■ YOUR OBJECTIVE: Transcribe the line with "(571, 232) = (589, 246): brown" and all the lines that follow it in the material below, exactly as they stand.

■ SUPPLIED ENTRIES:
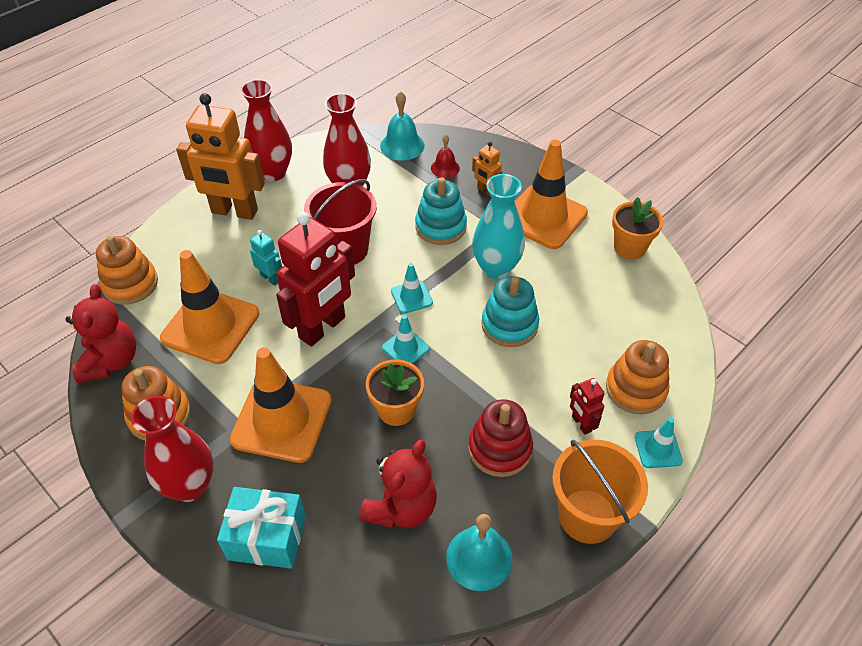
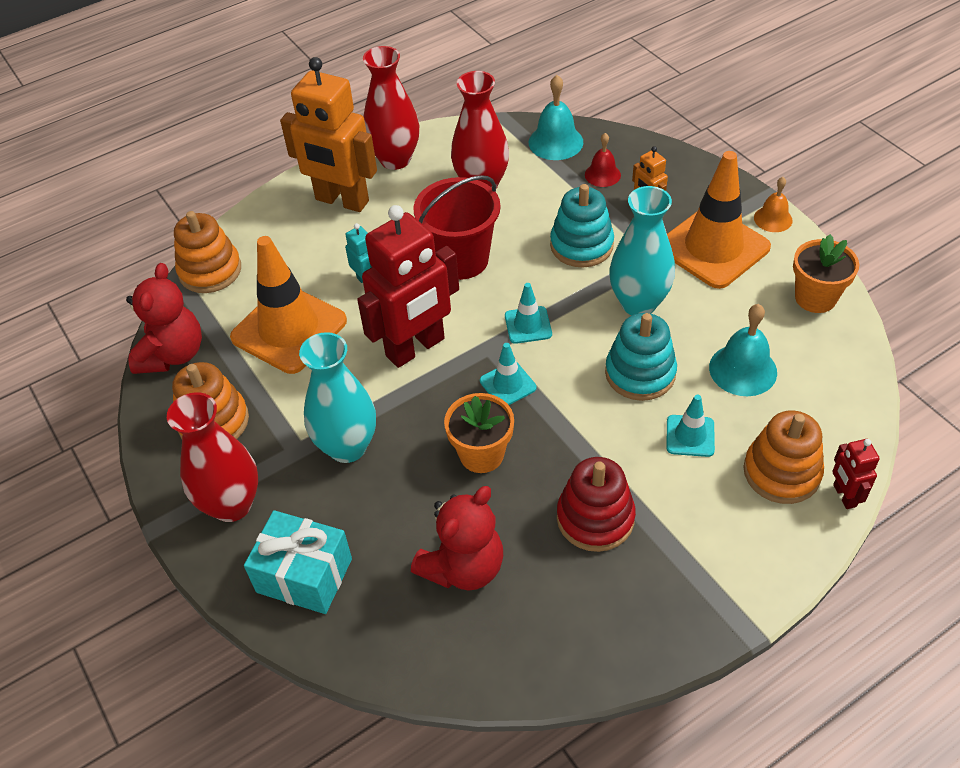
camera: 15 degrees right, 0 degrees up
(282, 420) = (347, 447): orange traffic cone -> turquoise vase
(479, 558) = (542, 639): turquoise bell -> turquoise bell (743, 369)
(581, 424) = (702, 504): red robot -> red robot (844, 496)
(584, 189) = (773, 219): none -> orange bell
(587, 516) = (685, 613): orange bucket -> none
(658, 449) = (793, 548): turquoise traffic cone -> turquoise traffic cone (690, 436)

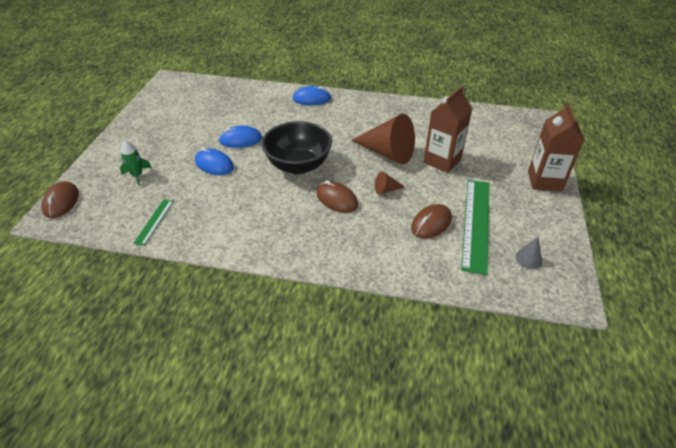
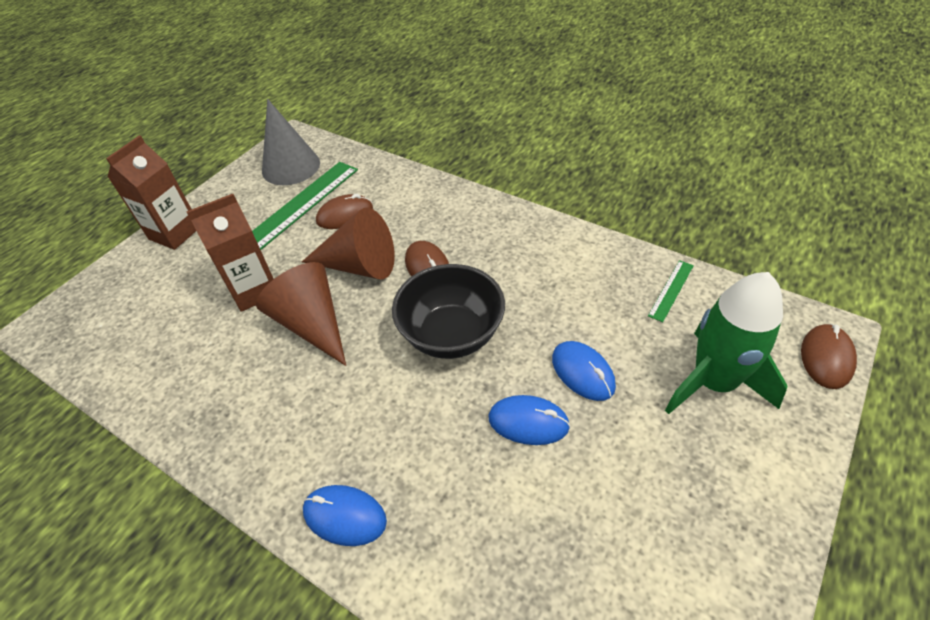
camera: 155 degrees left, 5 degrees up
(137, 175) = (713, 382): green rocket -> green rocket, size x2.18
(386, 190) = (359, 265): brown cone -> brown cone, size x2.29
(528, 259) = (291, 167): grey cone -> grey cone, size x2.29

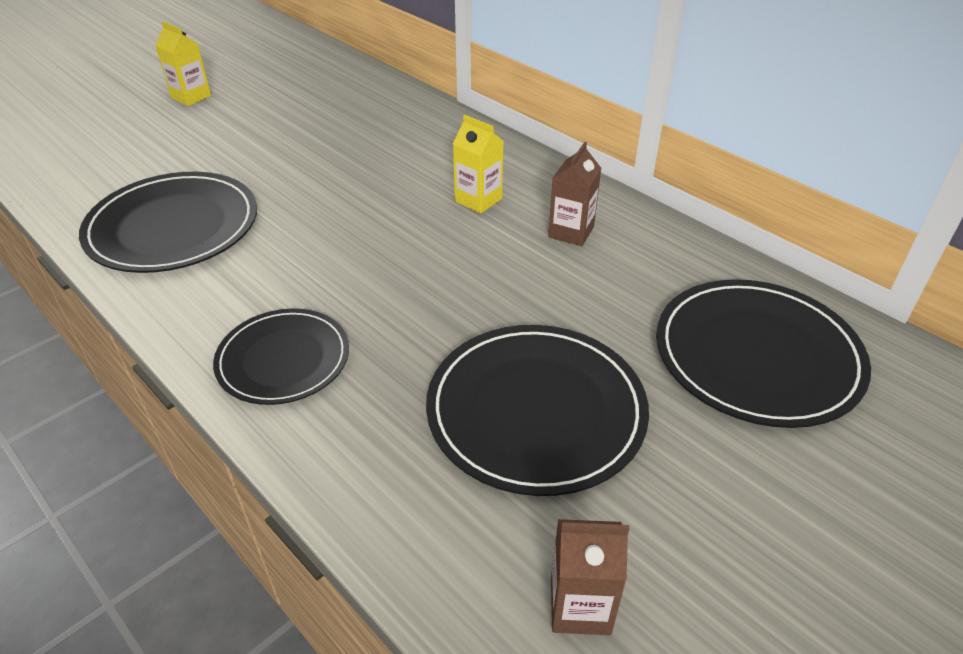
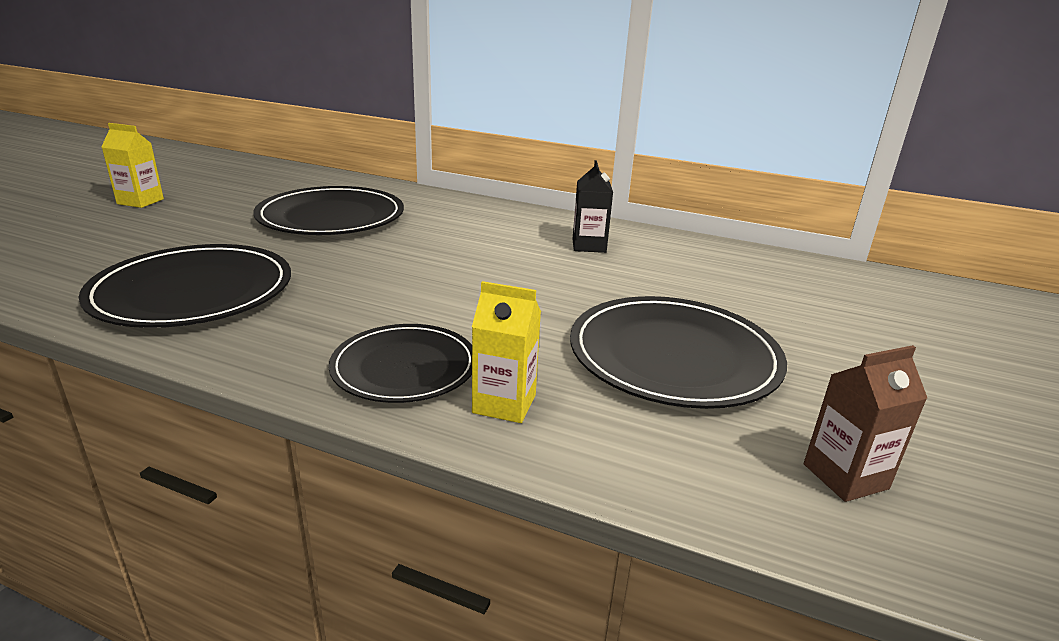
camera: 25 degrees left, 15 degrees down
(478, 200) = (493, 237): yellow carton -> yellow carton (504, 404)
(571, 232) = (589, 246): brown carton -> black carton
(757, 355) = (797, 293): black plate -> black plate (331, 217)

■ TASK SOLUTION:
(571, 232) = (589, 246): brown carton -> black carton
(757, 355) = (797, 293): black plate -> black plate (331, 217)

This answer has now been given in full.